● Source information:
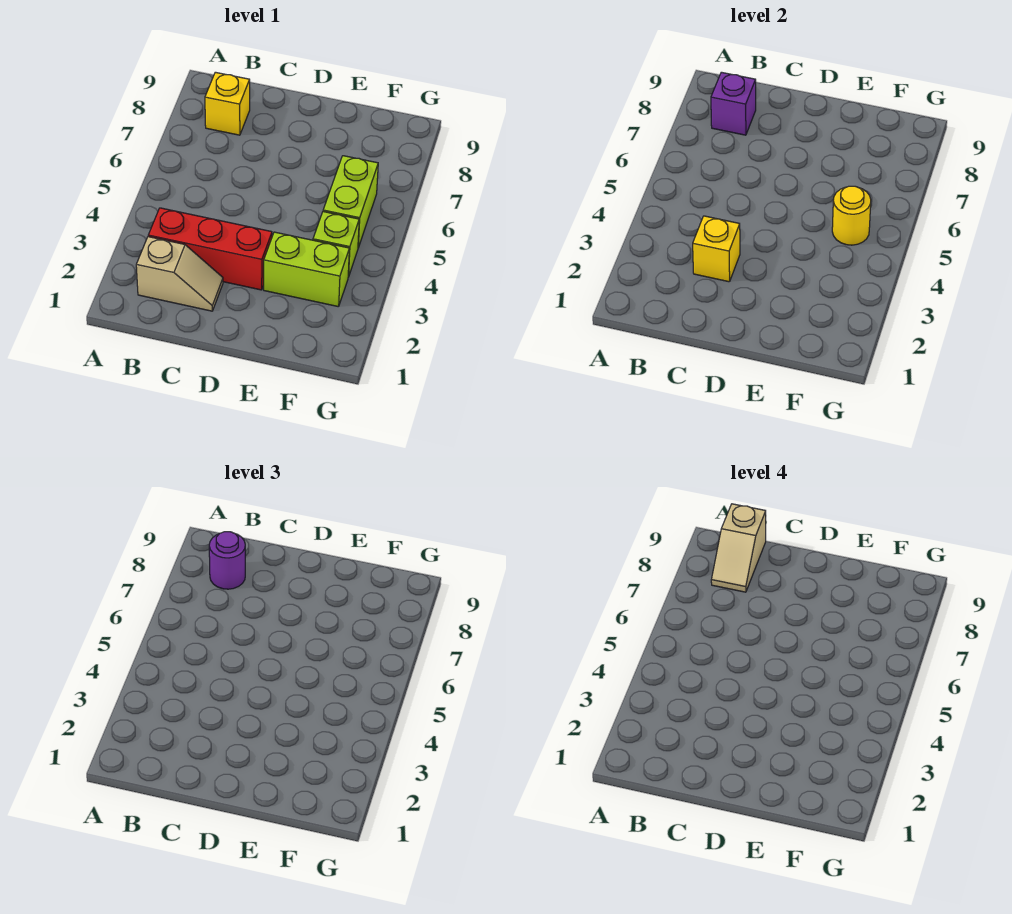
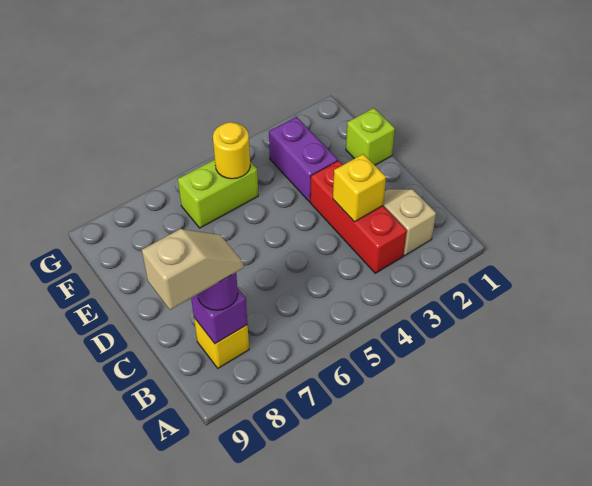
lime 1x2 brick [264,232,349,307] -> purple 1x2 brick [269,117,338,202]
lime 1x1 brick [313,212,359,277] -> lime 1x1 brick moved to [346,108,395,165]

---

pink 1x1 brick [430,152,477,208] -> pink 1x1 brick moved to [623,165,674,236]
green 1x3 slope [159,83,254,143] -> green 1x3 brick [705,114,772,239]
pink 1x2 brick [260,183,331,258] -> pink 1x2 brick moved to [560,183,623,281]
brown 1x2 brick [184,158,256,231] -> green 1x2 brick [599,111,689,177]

● The task: Could you return exactly the lines above from the line with "green 1x3 slope" to the line with "brown 1x2 brick", both included, and nothing else?

● Answer below:
green 1x3 slope [159,83,254,143] -> green 1x3 brick [705,114,772,239]
pink 1x2 brick [260,183,331,258] -> pink 1x2 brick moved to [560,183,623,281]
brown 1x2 brick [184,158,256,231] -> green 1x2 brick [599,111,689,177]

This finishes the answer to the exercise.